◆ **Required work**
Repeat the entries below exactly. Drop the pictures.

Stored data entries:
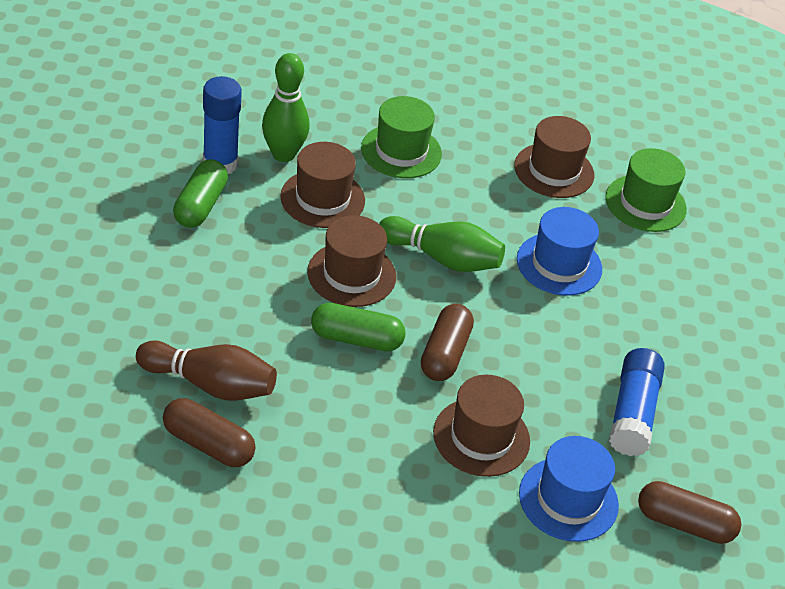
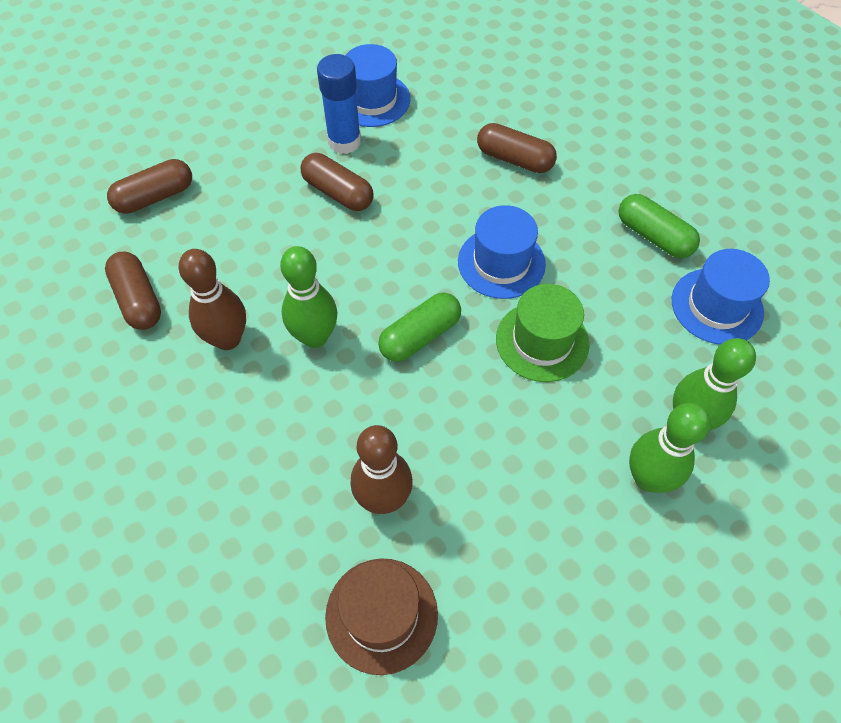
blue glue stick: [203,76,242,174] [609,348,665,456] = 2 -> [317,54,361,154] = 1
blue hat: [517,207,602,296] [519,436,619,542] = 2 -> [345,44,410,127] [458,205,546,299] [672,249,770,345] = 3
brown bowling pin: [136,340,277,401] = 1 -> [178,249,246,350] [351,425,413,514] = 2
brown capsule: [163,398,255,467] [421,304,474,381] [638,481,741,544] = 3 -> [105,252,161,330] [107,159,192,214] [301,153,374,211] [477,123,557,173] = 4
brown hat: [280,142,365,228] [307,215,396,307] [433,375,530,477] [514,116,594,198] = 4 -> [325,559,438,675] = 1
green bowling pin: [262,53,310,162] [379,216,505,272] = 2 -> [280,246,337,348] [629,403,710,493] [673,338,756,431] = 3
green hat: [361,96,442,178] [605,148,687,232] = 2 -> [496,284,589,382] = 1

◆ **Reply**
blue glue stick: [203,76,242,174] [609,348,665,456] = 2 -> [317,54,361,154] = 1
blue hat: [517,207,602,296] [519,436,619,542] = 2 -> [345,44,410,127] [458,205,546,299] [672,249,770,345] = 3
brown bowling pin: [136,340,277,401] = 1 -> [178,249,246,350] [351,425,413,514] = 2
brown capsule: [163,398,255,467] [421,304,474,381] [638,481,741,544] = 3 -> [105,252,161,330] [107,159,192,214] [301,153,374,211] [477,123,557,173] = 4
brown hat: [280,142,365,228] [307,215,396,307] [433,375,530,477] [514,116,594,198] = 4 -> [325,559,438,675] = 1
green bowling pin: [262,53,310,162] [379,216,505,272] = 2 -> [280,246,337,348] [629,403,710,493] [673,338,756,431] = 3
green hat: [361,96,442,178] [605,148,687,232] = 2 -> [496,284,589,382] = 1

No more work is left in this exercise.